EXERCISE INSTRUCTIONS: Retrieve every line from the records in which the word "degrees" occurs.

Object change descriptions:
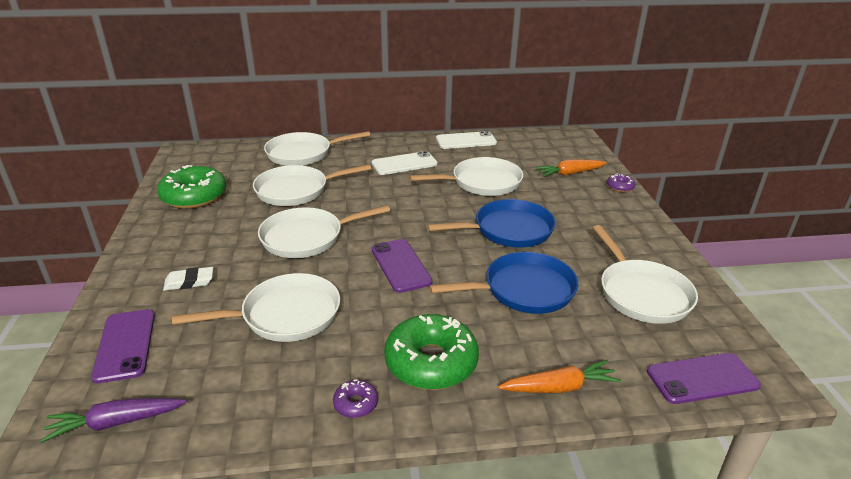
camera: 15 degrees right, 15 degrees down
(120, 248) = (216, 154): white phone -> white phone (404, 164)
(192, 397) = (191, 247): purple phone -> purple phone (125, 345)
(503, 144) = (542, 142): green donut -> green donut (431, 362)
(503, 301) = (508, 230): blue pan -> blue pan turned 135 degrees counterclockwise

EXERCISE ANSWER:
camera: 15 degrees right, 15 degrees down
(503, 301) = (508, 230): blue pan -> blue pan turned 135 degrees counterclockwise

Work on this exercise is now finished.